▶ **Task instructions**
Apart from the images, output the data below exactly.

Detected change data
################

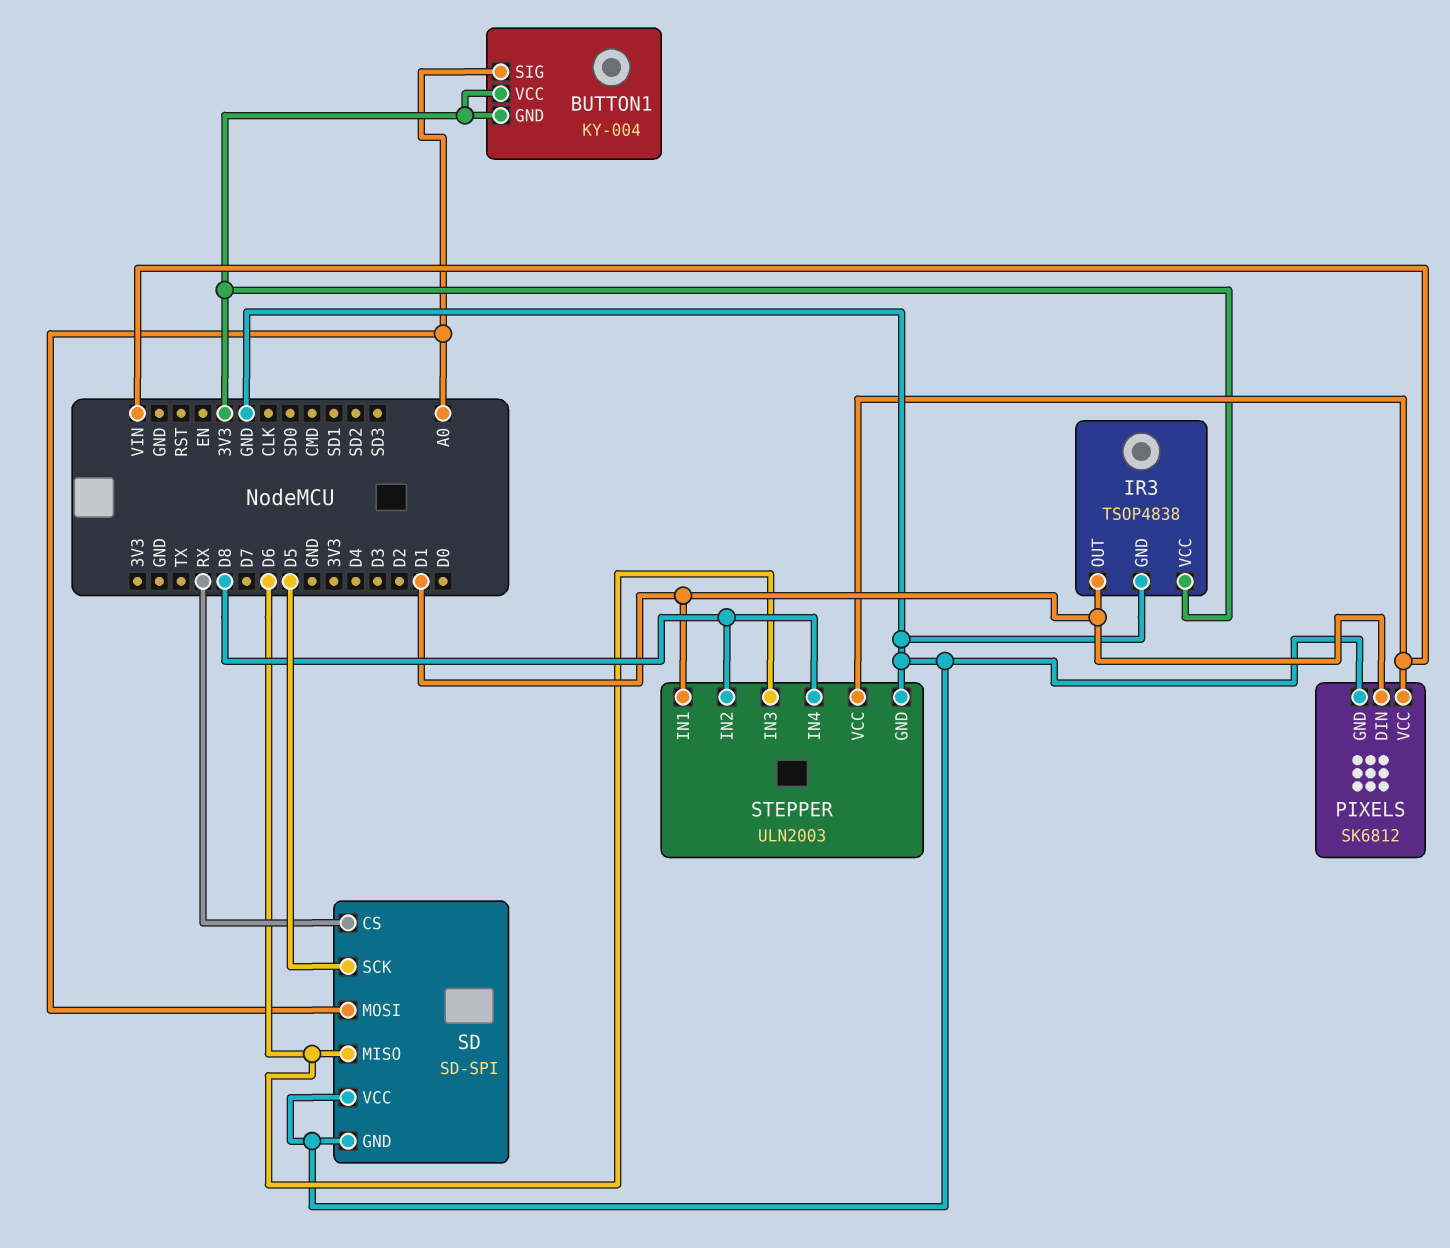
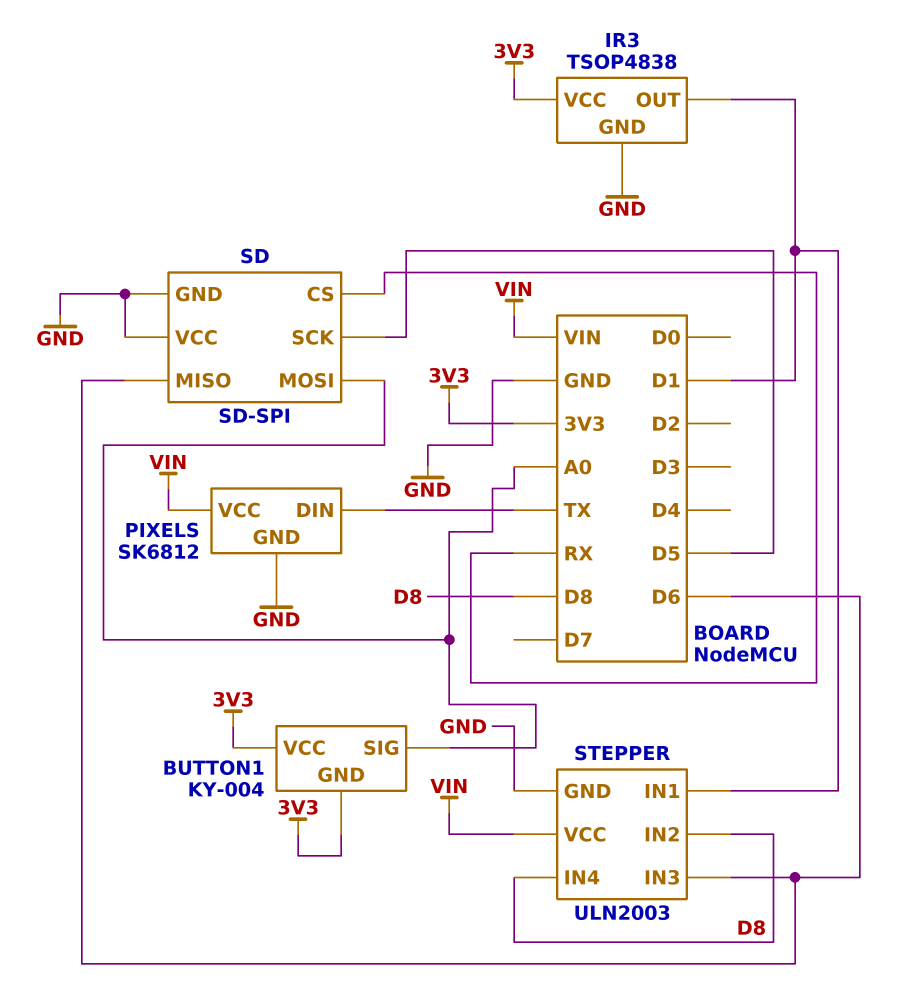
PIXELS pin DIN: D1 -> TX

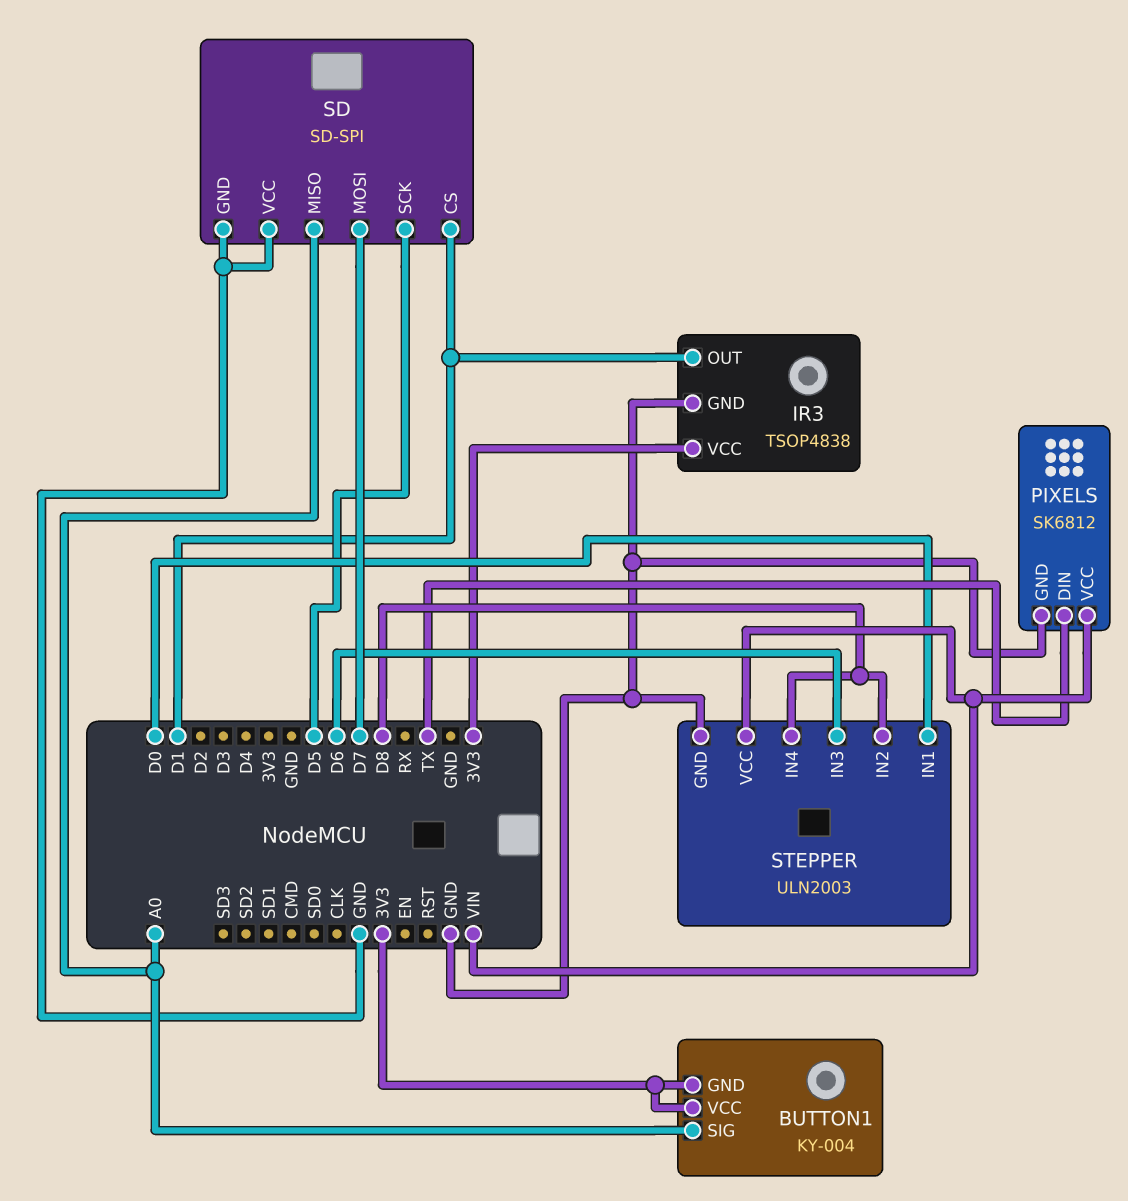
SD pin CS: RX -> D1
SD pin MISO: D6 -> A0
SD pin MOSI: A0 -> D7
STEPPER pin IN1: D1 -> D0

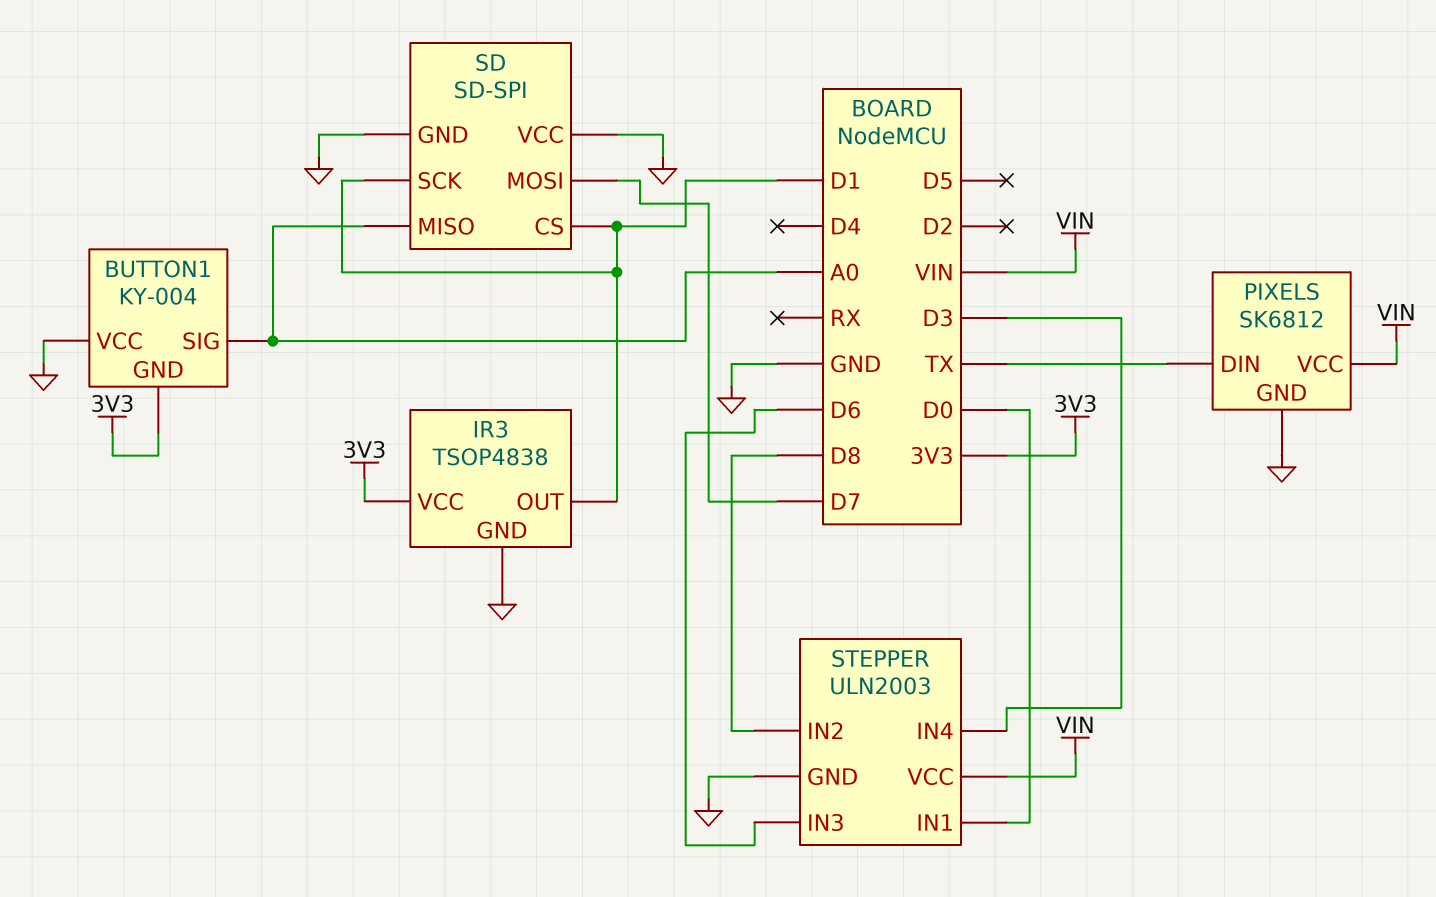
BUTTON1 pin VCC: 3V3 -> GND
SD pin SCK: D5 -> D1
STEPPER pin IN4: D8 -> D3

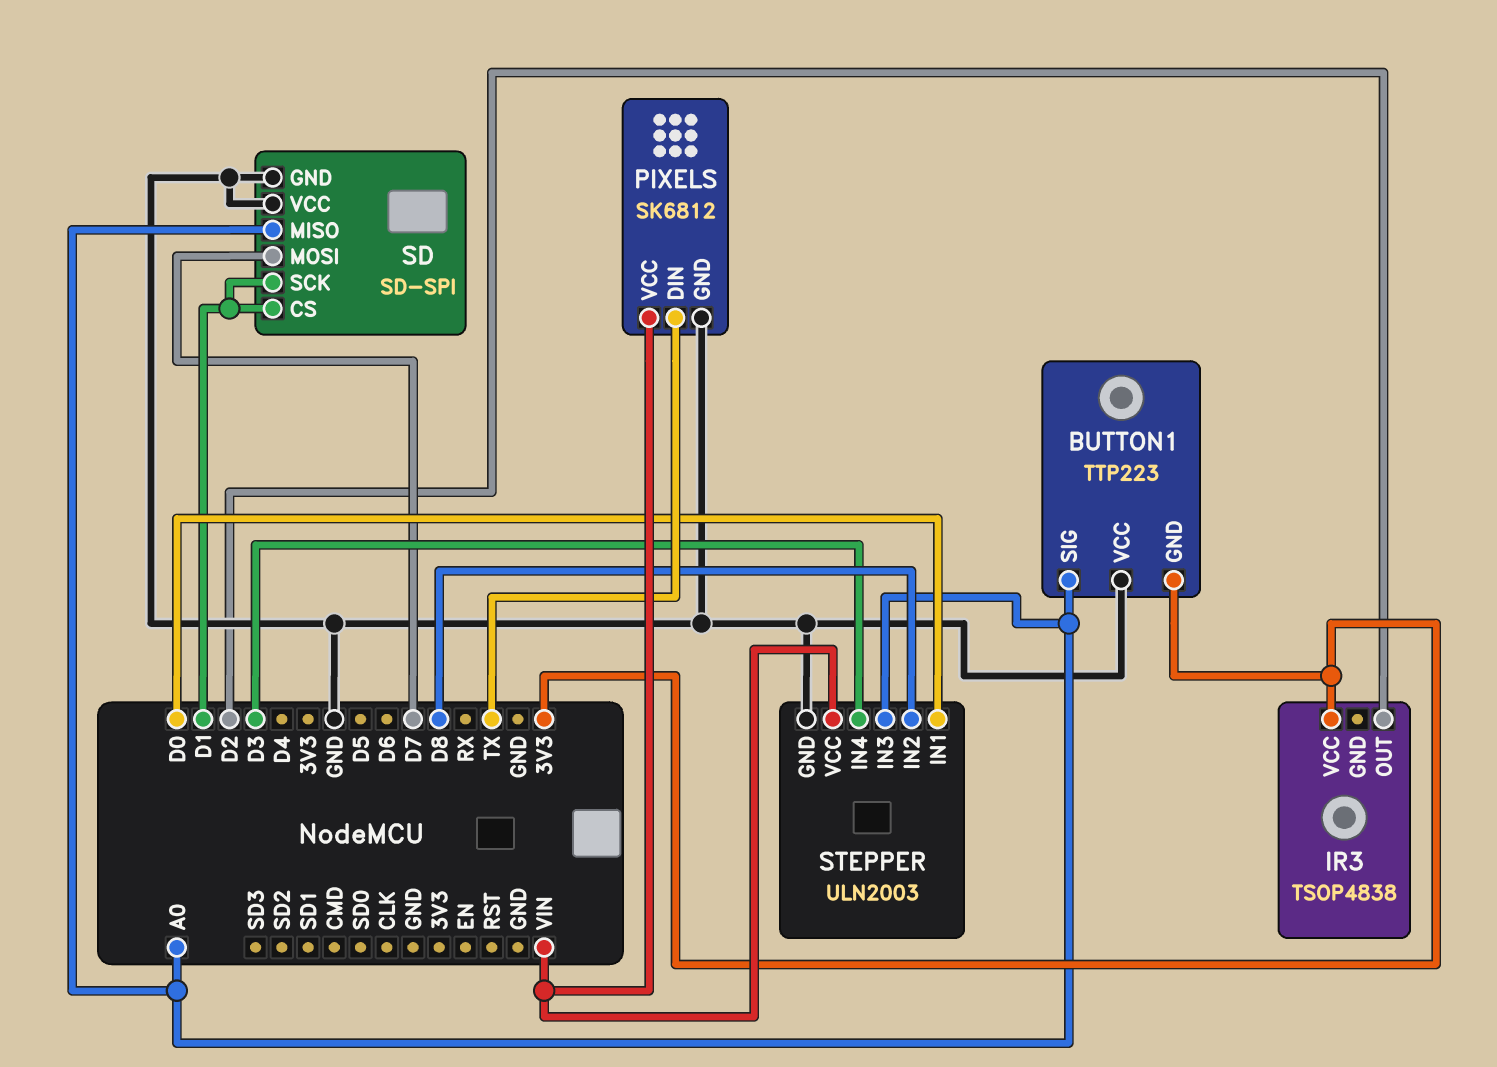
BUTTON1: KY-004 -> TTP223
IR3 pin GND: GND -> none
IR3 pin OUT: D1 -> D2
STEPPER pin IN3: D6 -> A0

################

▶ **Expected output**
PIXELS pin DIN: D1 -> TX

SD pin CS: RX -> D1
SD pin MISO: D6 -> A0
SD pin MOSI: A0 -> D7
STEPPER pin IN1: D1 -> D0

BUTTON1 pin VCC: 3V3 -> GND
SD pin SCK: D5 -> D1
STEPPER pin IN4: D8 -> D3

BUTTON1: KY-004 -> TTP223
IR3 pin GND: GND -> none
IR3 pin OUT: D1 -> D2
STEPPER pin IN3: D6 -> A0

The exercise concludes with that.